##### Data listing #####
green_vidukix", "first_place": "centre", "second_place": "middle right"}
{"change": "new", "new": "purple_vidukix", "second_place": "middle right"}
#####
##### Data listing #####
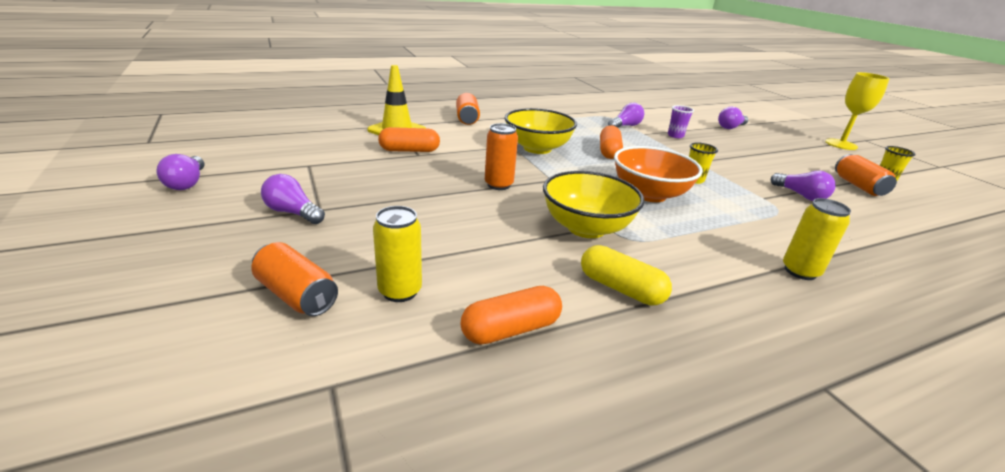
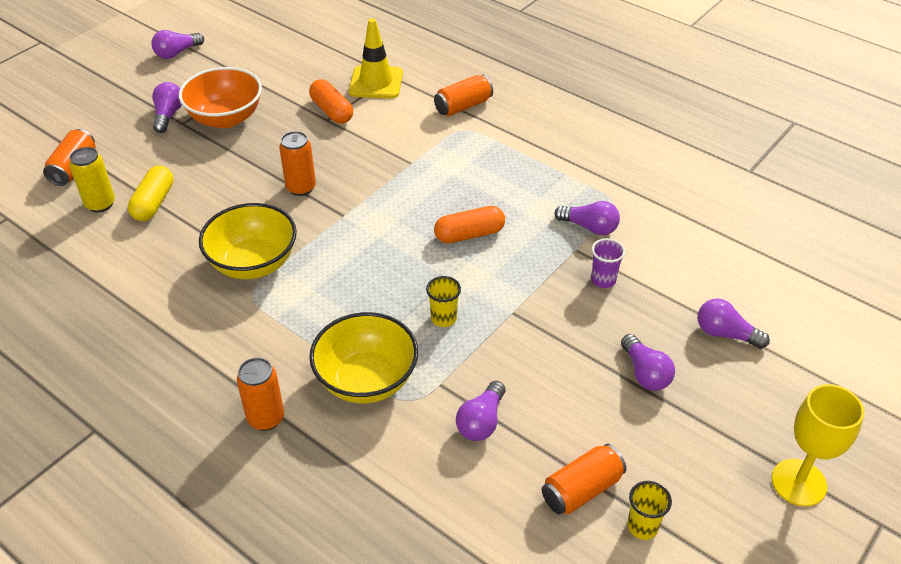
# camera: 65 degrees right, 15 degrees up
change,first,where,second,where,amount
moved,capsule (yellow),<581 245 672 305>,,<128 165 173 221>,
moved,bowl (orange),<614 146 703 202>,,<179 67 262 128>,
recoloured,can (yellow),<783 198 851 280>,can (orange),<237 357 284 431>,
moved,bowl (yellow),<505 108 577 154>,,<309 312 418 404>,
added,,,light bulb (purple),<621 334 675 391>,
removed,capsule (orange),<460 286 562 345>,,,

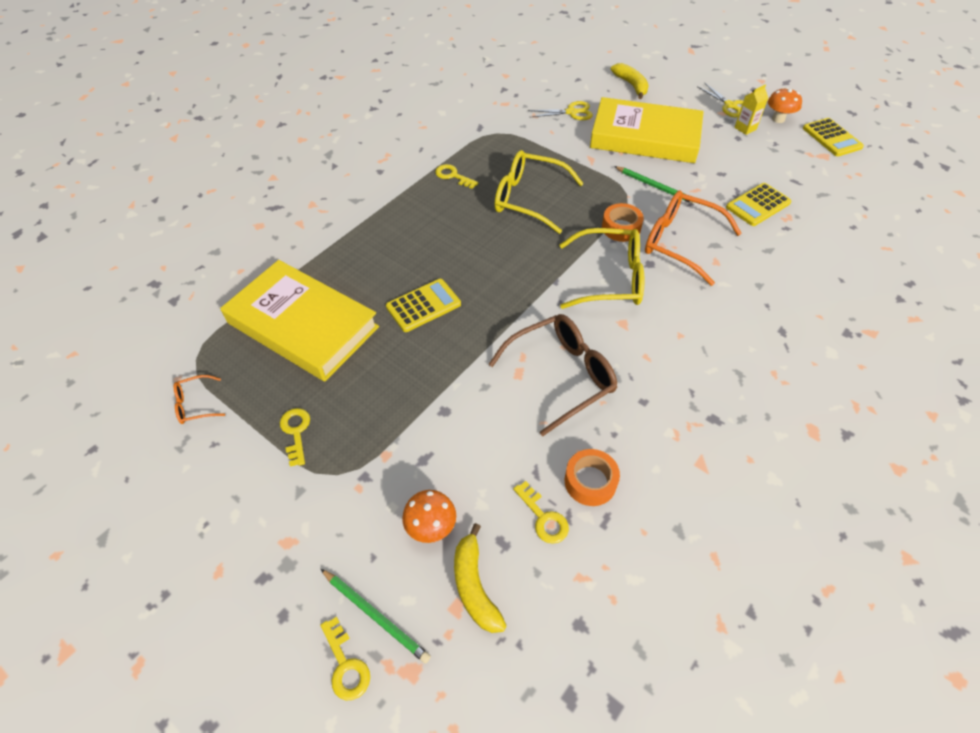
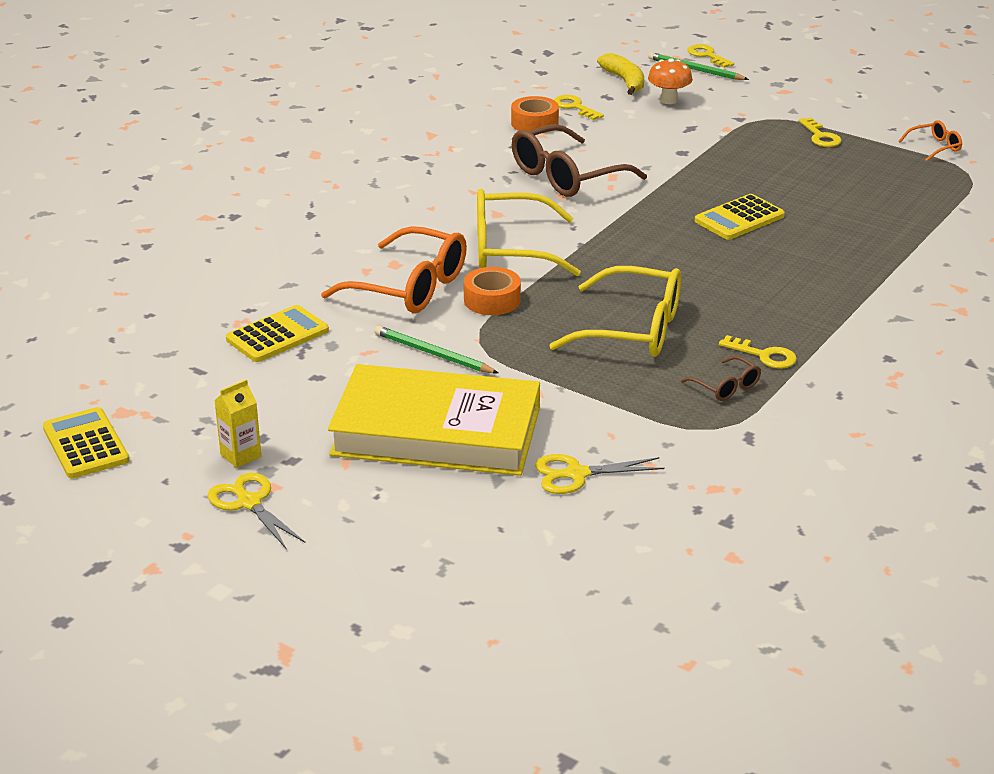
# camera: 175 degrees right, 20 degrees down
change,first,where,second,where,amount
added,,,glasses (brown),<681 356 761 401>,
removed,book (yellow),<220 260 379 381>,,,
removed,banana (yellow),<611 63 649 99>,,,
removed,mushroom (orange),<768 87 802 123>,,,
#####
- **Exercise goal**: Each line of the data that holds the word "bowl" should be copied.

- **Written answer**:
moved,bowl (orange),<614 146 703 202>,,<179 67 262 128>,
moved,bowl (yellow),<505 108 577 154>,,<309 312 418 404>,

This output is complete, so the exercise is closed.